--- PROBLEM TO WORK ON ---
Everything from the line with "yellow brick E15" to the line with "brown slope I9:J9" in the listing below, both lines included, needs to be copied exactly, apart from the pictures.

--- EXTRACTED RECORDS ---
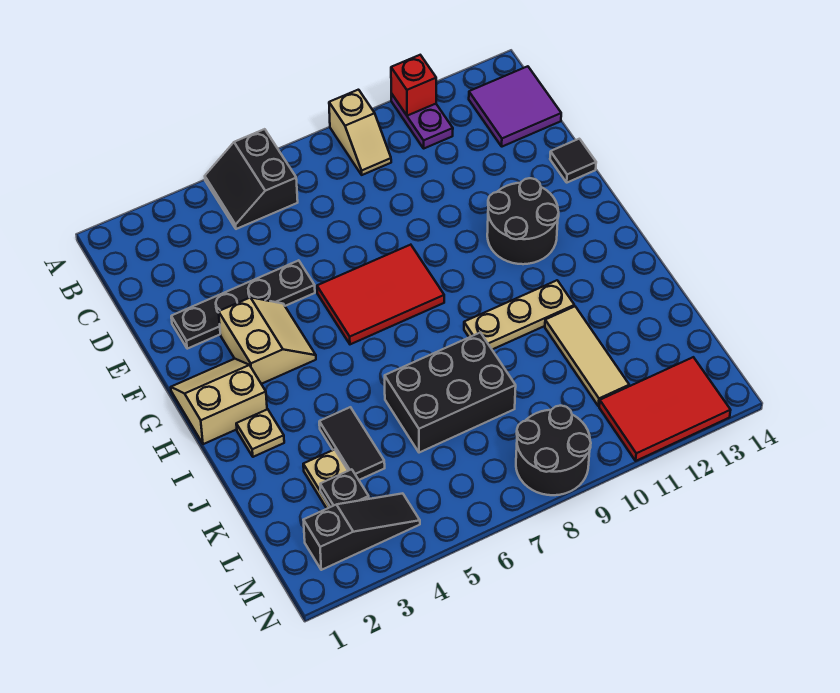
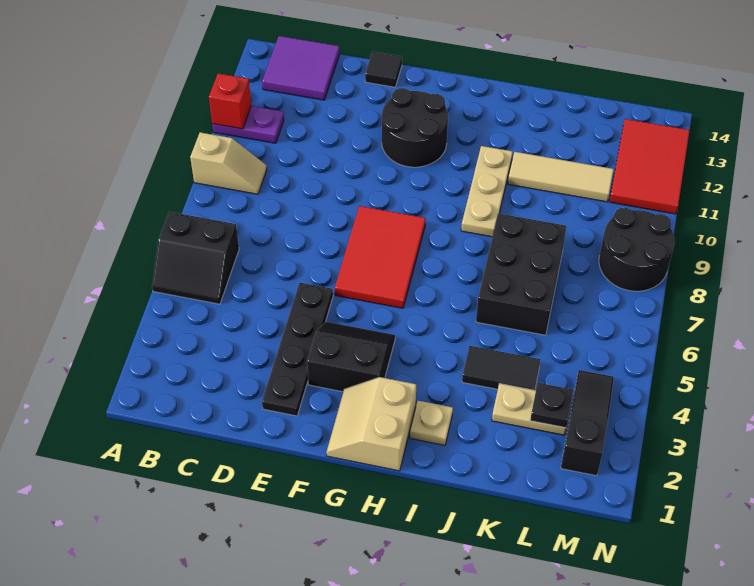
tan slope F3:G4 level 1 top 3 -> black slope F3:G4 level 1 top 3

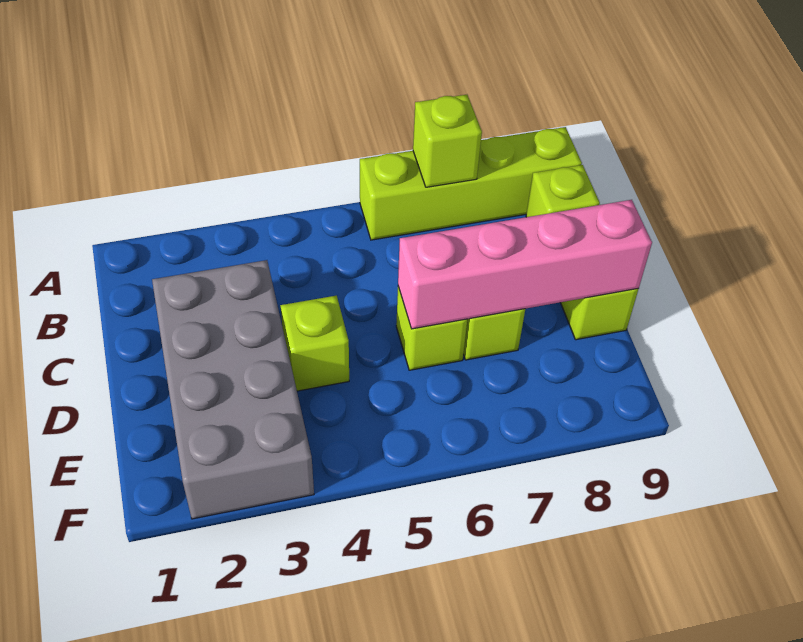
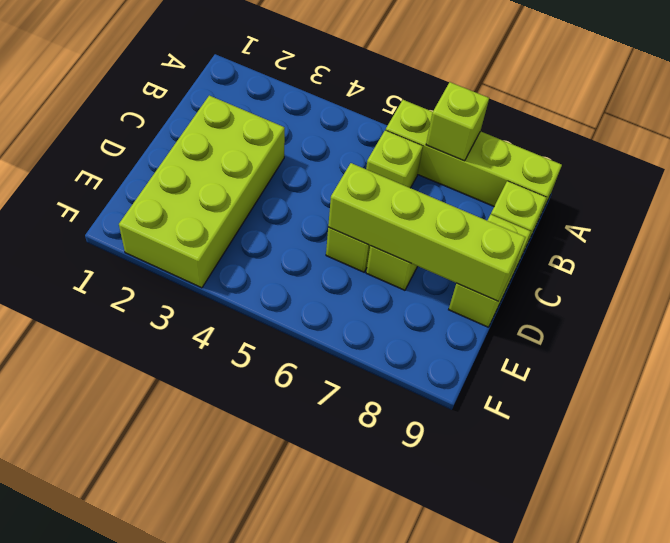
grey brick C2:F3 level 1 -> lime brick C2:F3 level 1
lime brick D4 level 1 -> lime brick B6 level 1
pink brick D6:D9 level 2 -> lime brick D6:D9 level 2

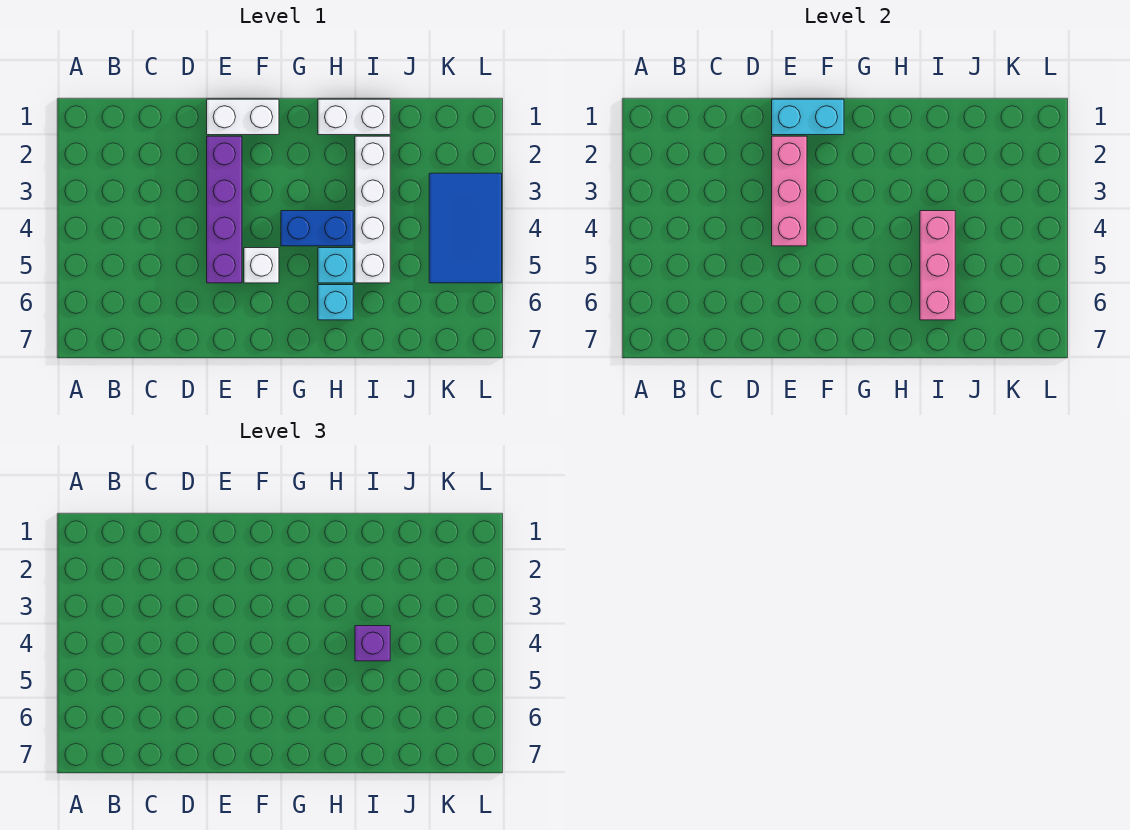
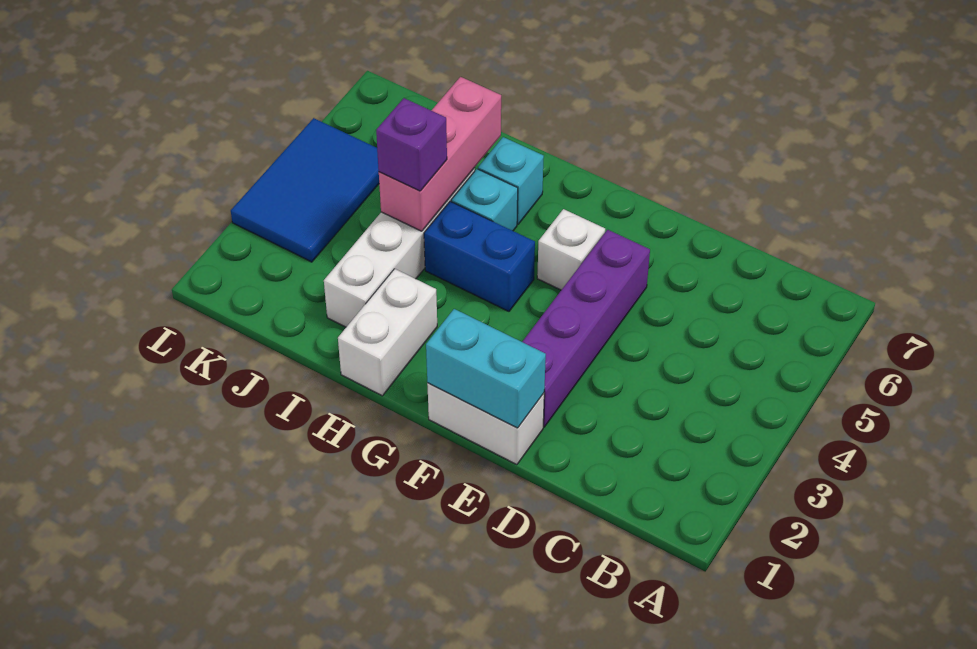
pink brick E2:E4 level 2 -> none
white brick H1:I1 level 1 -> white brick H1:H2 level 1

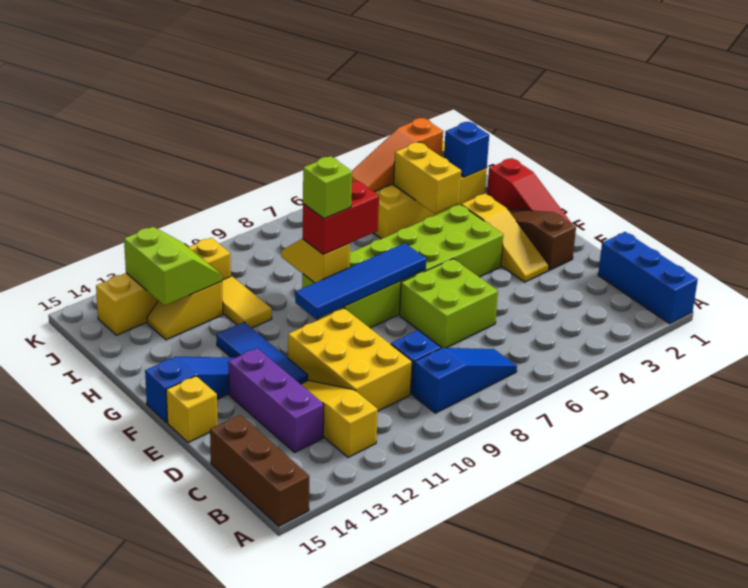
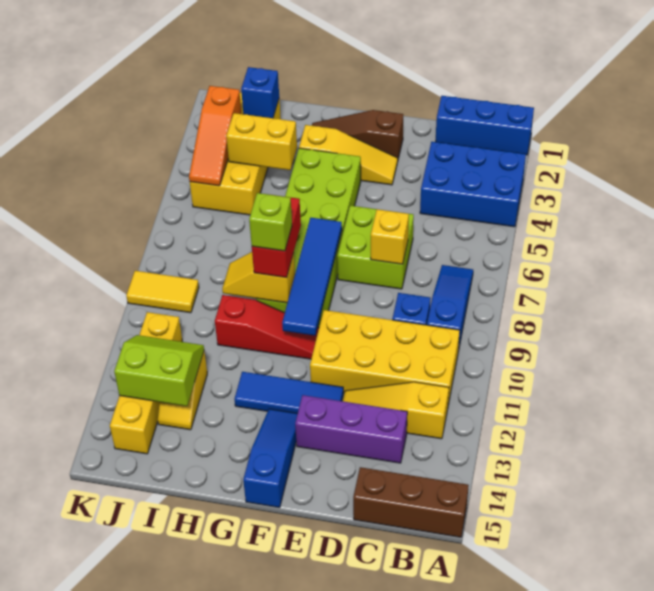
none -> blue brick A3:C4 level 1
yellow brick C10:E11 level 1 -> yellow brick B10:E11 level 1
yellow brick E15 level 1 -> yellow brick D7 level 2
red slope F1:H1 level 1 top H -> red slope F10:H10 level 1 top H
yellow tile H11:I11 level 1 -> yellow tile J9:K9 level 1

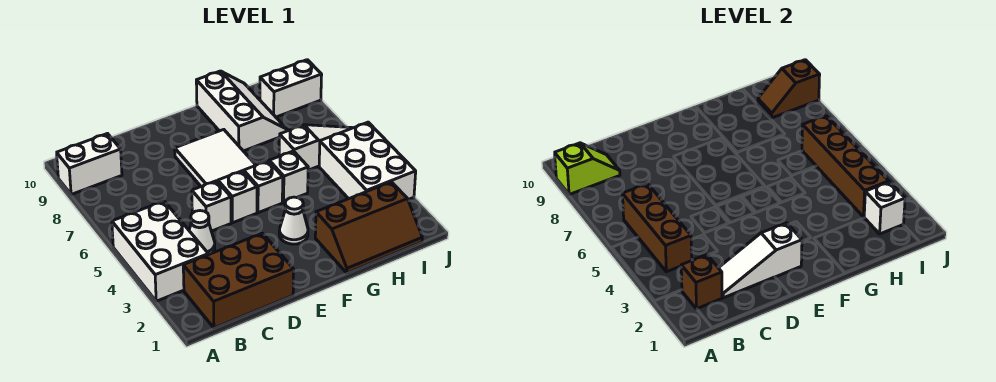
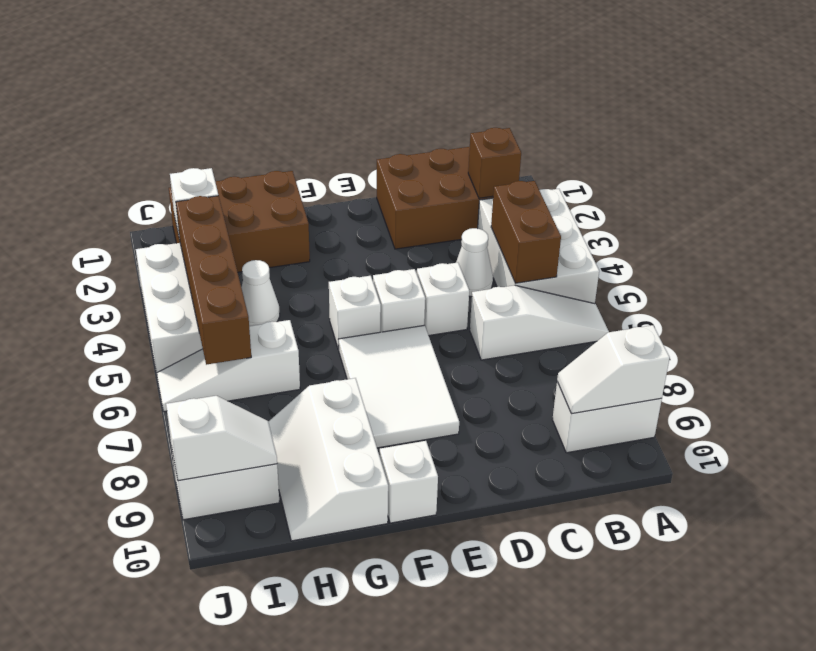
lime slope A9:B9 level 2 top A -> white slope A9:B9 level 2 top A
brown brick B4:B6 level 2 -> brown brick B4:B5 level 2
white slope C2:E2 level 2 top E -> white slope A6:C6 level 1 top C
white cone F3 level 1 -> white cone H4 level 1
brown slope G1:I2 level 1 top 2 -> brown brick G1:I2 level 1
white brick G5 level 1 -> white brick F10 level 1
brown slope I9:J9 level 2 top J -> white slope I9:J9 level 2 top J

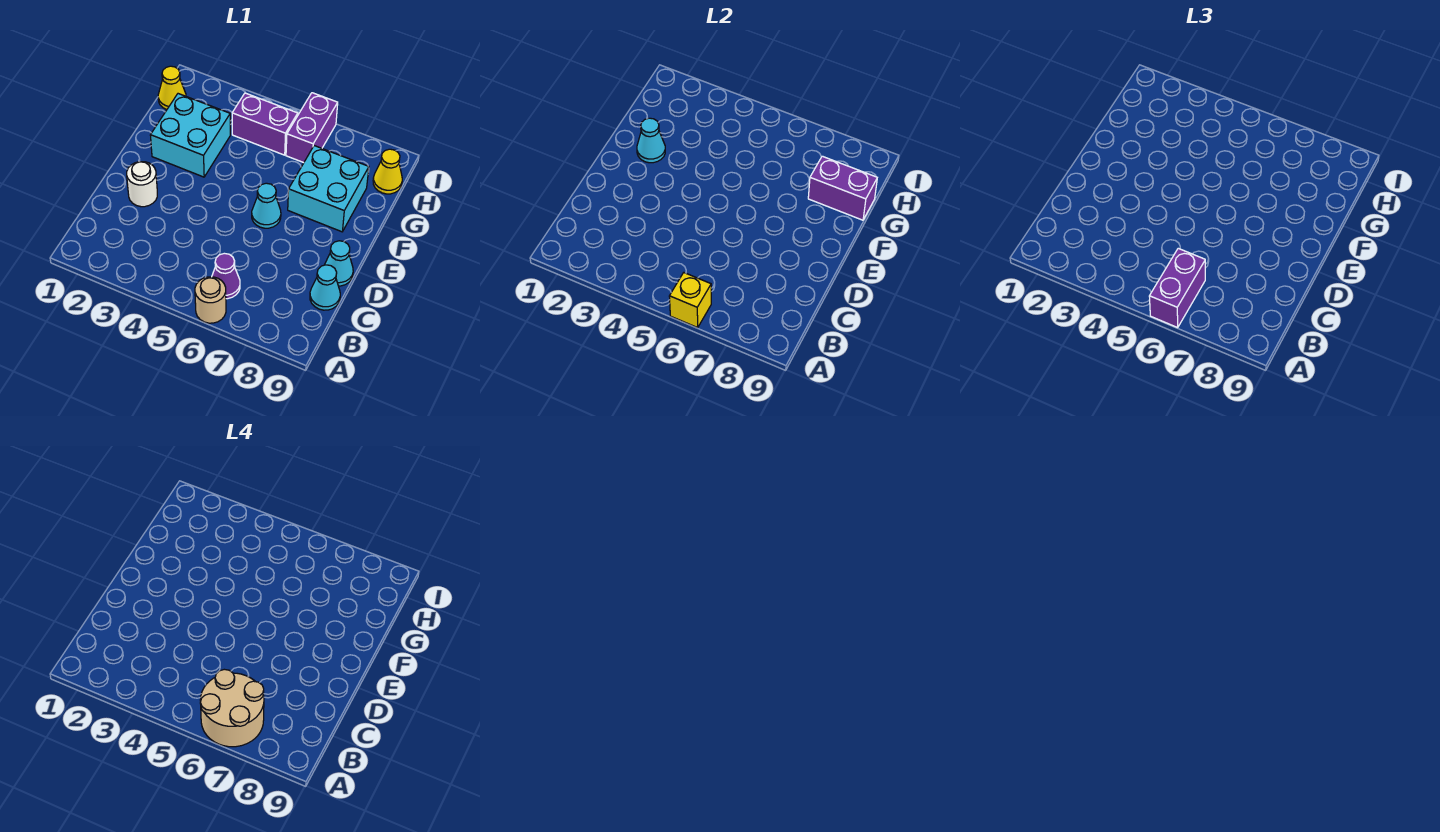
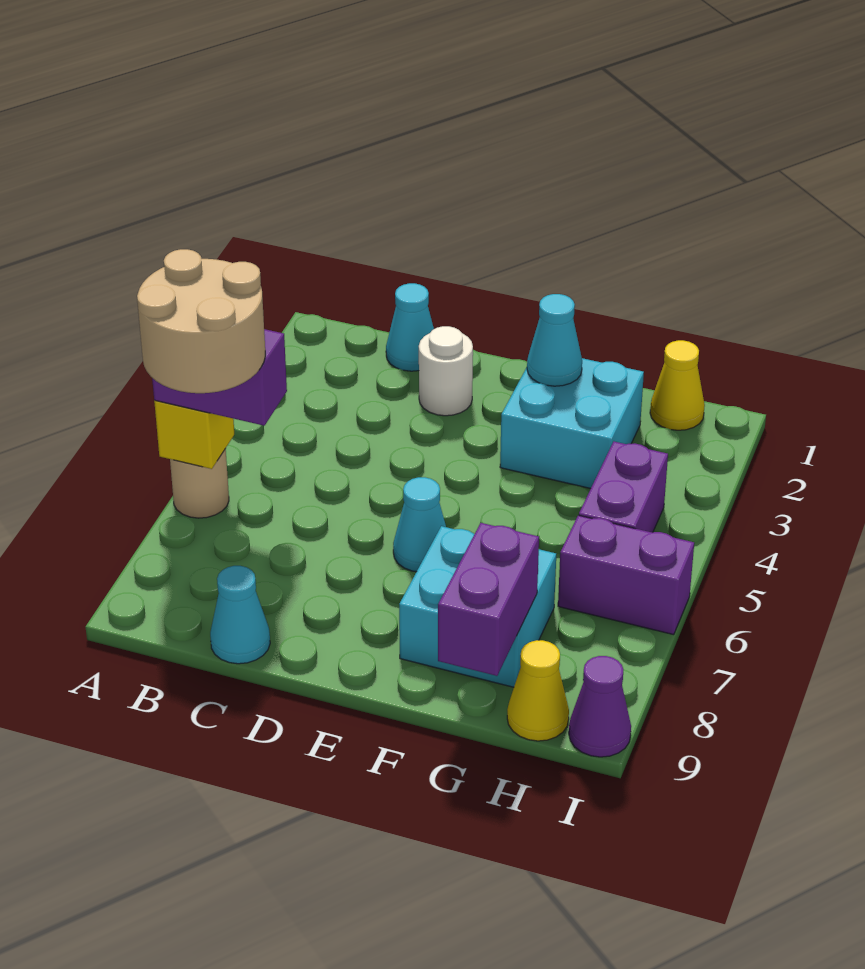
purple cone B6 level 1 -> purple cone I9 level 1
cyan cone D9 level 1 -> cyan cone C1 level 1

--- TASK OUTPUT ---
yellow brick E15 level 1 -> yellow brick D7 level 2
red slope F1:H1 level 1 top H -> red slope F10:H10 level 1 top H
yellow tile H11:I11 level 1 -> yellow tile J9:K9 level 1

lime slope A9:B9 level 2 top A -> white slope A9:B9 level 2 top A
brown brick B4:B6 level 2 -> brown brick B4:B5 level 2
white slope C2:E2 level 2 top E -> white slope A6:C6 level 1 top C
white cone F3 level 1 -> white cone H4 level 1
brown slope G1:I2 level 1 top 2 -> brown brick G1:I2 level 1
white brick G5 level 1 -> white brick F10 level 1
brown slope I9:J9 level 2 top J -> white slope I9:J9 level 2 top J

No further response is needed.